(Material supplied)

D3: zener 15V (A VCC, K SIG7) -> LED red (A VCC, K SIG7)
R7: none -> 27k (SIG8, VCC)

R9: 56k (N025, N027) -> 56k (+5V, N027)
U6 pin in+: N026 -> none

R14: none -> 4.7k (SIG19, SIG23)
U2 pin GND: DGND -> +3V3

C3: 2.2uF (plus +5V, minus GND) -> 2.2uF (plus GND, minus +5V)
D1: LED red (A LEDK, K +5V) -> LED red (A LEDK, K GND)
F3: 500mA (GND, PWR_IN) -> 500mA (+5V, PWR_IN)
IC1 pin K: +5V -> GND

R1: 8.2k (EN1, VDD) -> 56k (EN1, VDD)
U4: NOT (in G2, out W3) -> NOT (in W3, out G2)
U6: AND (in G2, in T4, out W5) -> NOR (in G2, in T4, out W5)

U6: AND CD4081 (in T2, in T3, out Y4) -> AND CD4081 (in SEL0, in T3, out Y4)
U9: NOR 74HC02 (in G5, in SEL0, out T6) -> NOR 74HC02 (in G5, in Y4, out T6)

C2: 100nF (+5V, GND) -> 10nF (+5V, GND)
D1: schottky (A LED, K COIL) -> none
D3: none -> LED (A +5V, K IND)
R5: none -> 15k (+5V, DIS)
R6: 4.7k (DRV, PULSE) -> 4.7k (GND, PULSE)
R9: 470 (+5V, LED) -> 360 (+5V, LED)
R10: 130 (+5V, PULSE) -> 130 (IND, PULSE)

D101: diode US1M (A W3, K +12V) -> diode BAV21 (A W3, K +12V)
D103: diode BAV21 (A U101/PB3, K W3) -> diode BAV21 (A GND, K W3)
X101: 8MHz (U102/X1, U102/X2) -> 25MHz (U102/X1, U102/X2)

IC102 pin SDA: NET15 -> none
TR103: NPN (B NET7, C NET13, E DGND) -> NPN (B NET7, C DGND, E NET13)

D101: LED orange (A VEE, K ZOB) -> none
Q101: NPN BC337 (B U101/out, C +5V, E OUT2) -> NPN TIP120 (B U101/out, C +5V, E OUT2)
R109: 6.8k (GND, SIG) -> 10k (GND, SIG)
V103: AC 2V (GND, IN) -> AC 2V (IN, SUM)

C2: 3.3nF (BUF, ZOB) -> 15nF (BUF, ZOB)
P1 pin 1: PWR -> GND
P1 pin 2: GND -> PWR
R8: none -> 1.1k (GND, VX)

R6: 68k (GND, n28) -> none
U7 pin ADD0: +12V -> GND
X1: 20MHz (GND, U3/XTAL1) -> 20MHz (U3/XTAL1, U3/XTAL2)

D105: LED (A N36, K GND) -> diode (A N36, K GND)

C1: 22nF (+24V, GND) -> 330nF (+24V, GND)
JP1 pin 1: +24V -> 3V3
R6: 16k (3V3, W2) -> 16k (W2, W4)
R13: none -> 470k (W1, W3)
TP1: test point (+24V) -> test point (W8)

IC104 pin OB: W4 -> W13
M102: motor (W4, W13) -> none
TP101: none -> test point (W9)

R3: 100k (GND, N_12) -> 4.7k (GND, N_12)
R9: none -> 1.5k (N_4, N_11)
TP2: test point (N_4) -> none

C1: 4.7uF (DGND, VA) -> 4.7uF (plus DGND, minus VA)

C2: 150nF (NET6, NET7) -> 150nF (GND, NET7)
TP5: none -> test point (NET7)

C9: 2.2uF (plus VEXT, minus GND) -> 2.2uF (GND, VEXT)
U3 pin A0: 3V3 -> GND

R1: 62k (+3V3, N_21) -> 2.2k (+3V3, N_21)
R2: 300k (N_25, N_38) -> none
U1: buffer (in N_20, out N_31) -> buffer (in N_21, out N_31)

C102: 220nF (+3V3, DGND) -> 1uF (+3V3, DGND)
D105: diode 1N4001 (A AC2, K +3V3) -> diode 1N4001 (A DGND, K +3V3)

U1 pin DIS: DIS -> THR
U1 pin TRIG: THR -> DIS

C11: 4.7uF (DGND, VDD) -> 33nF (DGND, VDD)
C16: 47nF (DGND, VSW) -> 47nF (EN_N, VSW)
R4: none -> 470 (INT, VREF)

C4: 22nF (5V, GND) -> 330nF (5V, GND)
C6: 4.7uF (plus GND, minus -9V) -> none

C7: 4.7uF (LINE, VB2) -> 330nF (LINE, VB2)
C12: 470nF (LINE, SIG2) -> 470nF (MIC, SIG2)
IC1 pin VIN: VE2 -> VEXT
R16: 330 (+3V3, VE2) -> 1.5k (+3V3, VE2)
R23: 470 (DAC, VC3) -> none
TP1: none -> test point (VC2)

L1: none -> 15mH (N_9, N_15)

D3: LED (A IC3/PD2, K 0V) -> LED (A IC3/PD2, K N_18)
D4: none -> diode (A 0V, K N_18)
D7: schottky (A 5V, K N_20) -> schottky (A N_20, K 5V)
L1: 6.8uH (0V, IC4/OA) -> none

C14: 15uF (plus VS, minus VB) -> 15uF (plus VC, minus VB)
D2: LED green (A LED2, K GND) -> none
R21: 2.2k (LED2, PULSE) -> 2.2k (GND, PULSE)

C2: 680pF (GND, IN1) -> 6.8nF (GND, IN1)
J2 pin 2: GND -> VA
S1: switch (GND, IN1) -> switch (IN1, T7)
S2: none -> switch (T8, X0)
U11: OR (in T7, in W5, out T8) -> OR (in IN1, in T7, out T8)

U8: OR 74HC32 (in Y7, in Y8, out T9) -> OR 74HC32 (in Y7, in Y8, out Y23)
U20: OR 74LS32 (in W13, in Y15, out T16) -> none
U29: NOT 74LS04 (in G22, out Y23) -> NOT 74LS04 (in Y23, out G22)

(What is required) Counting every line that holds the string "diode", give the total for the data above and nothing else.

(Completed task) 5